── Supplied data ──
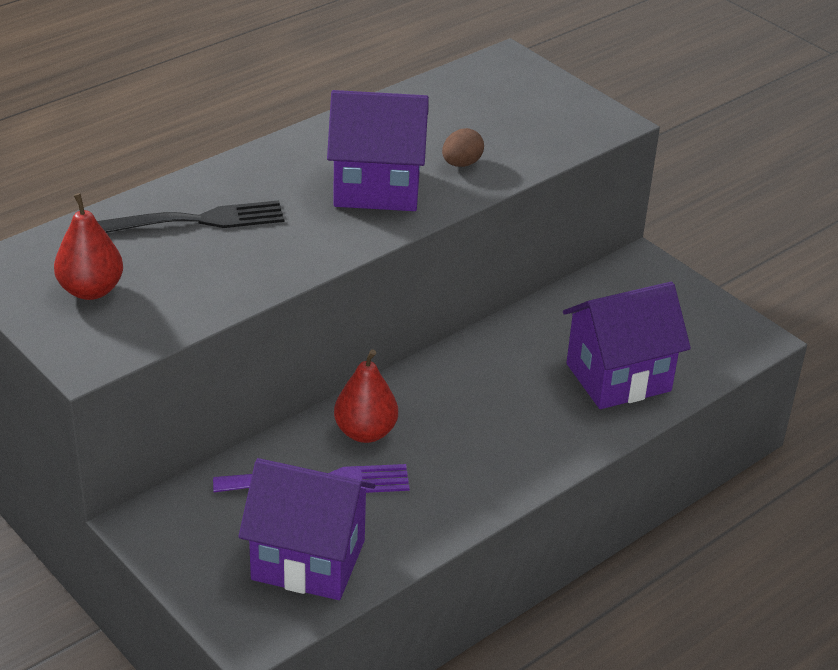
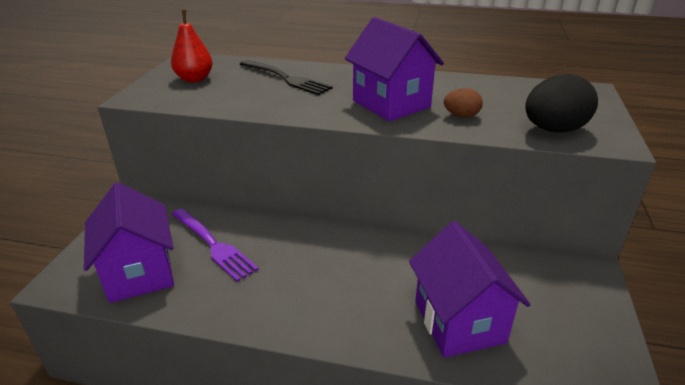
camera: 55 degrees right, 5 degrees down
(365, 432) = (273, 239): red pear -> none
(554, 135) = (553, 130): none -> black egg
(618, 377) = (459, 322): purple house -> purple house turned 45 degrees clockwise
───
### [Your instructions]
Copy the listing verbatim, omitting images.

### [Task result]
camera: 55 degrees right, 5 degrees down
(365, 432) = (273, 239): red pear -> none
(554, 135) = (553, 130): none -> black egg
(618, 377) = (459, 322): purple house -> purple house turned 45 degrees clockwise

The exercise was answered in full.